• _EXERCISE GOAL_
Write out the listing verbatim. No pictures belong in it.
*** DATA IN THIS EXERCISE Section Begins ***
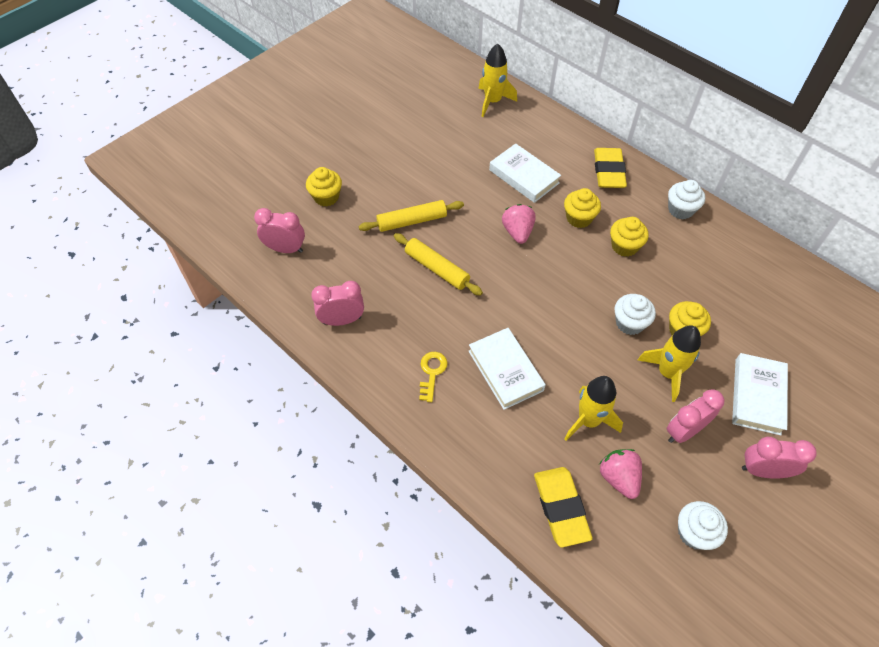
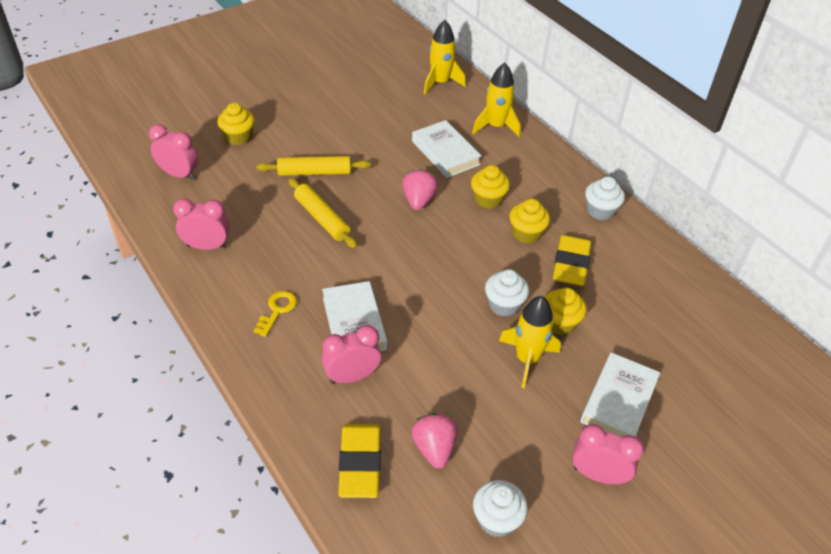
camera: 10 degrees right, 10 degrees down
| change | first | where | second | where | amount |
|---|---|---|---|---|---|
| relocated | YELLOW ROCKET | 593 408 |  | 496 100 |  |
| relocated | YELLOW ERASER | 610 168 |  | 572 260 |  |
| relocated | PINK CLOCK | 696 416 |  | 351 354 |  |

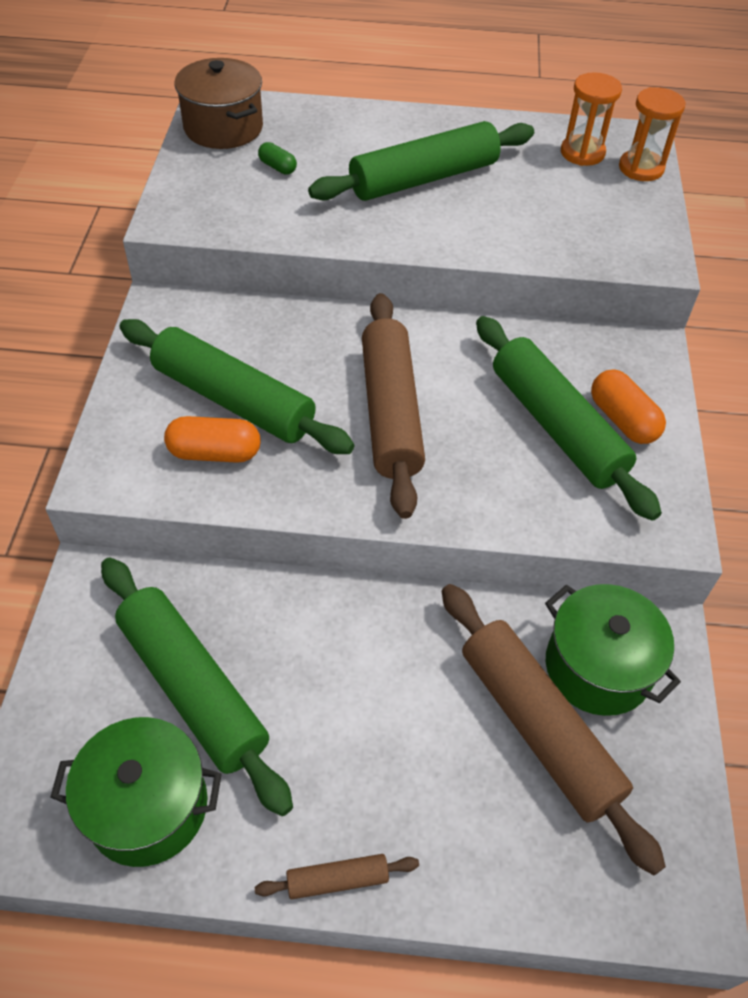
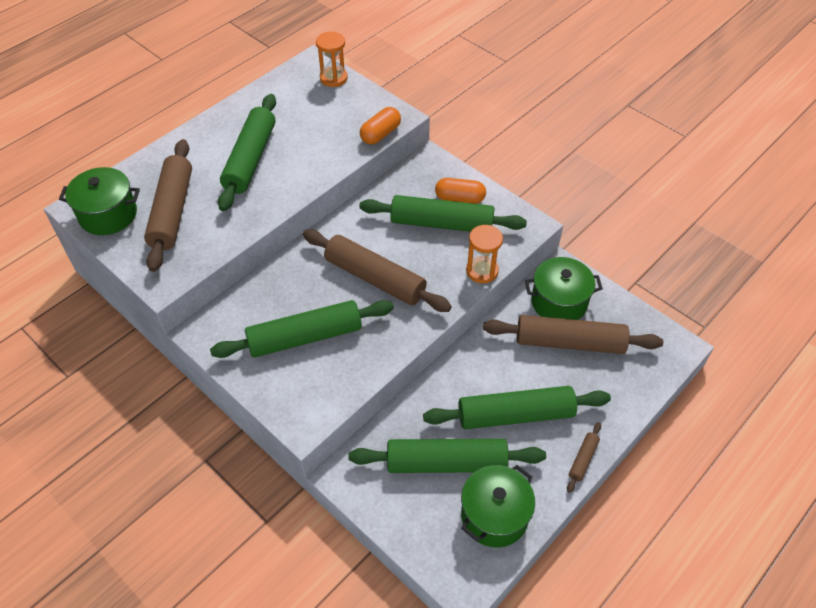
camera: 50 degrees left, 0 degrees up
| change | first | where | second | where | amount |
|---|---|---|---|---|---|
| appeared |  |  | GREEN ROLLING PIN | 517 407 |  |
| relocated | ORANGE CAPSULE | 212 439 |  | 380 125 |  |
| relocated | ORANGE HOURGLASS | 591 119 |  | 484 254 |  |
| exchanged | GREEN CAPSULE | 277 158 | BROWN ROLLING PIN | 168 205 |  |
| colour | BROWN POT | 219 103 | GREEN POT | 99 201 |  |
*** DATA IN THIS EXERCISE Section Ends ***
• _EXERCISE ANSWER_
camera: 10 degrees right, 10 degrees down
| change | first | where | second | where | amount |
|---|---|---|---|---|---|
| relocated | YELLOW ROCKET | 593 408 |  | 496 100 |  |
| relocated | YELLOW ERASER | 610 168 |  | 572 260 |  |
| relocated | PINK CLOCK | 696 416 |  | 351 354 |  |

camera: 50 degrees left, 0 degrees up
| change | first | where | second | where | amount |
|---|---|---|---|---|---|
| appeared |  |  | GREEN ROLLING PIN | 517 407 |  |
| relocated | ORANGE CAPSULE | 212 439 |  | 380 125 |  |
| relocated | ORANGE HOURGLASS | 591 119 |  | 484 254 |  |
| exchanged | GREEN CAPSULE | 277 158 | BROWN ROLLING PIN | 168 205 |  |
| colour | BROWN POT | 219 103 | GREEN POT | 99 201 |  |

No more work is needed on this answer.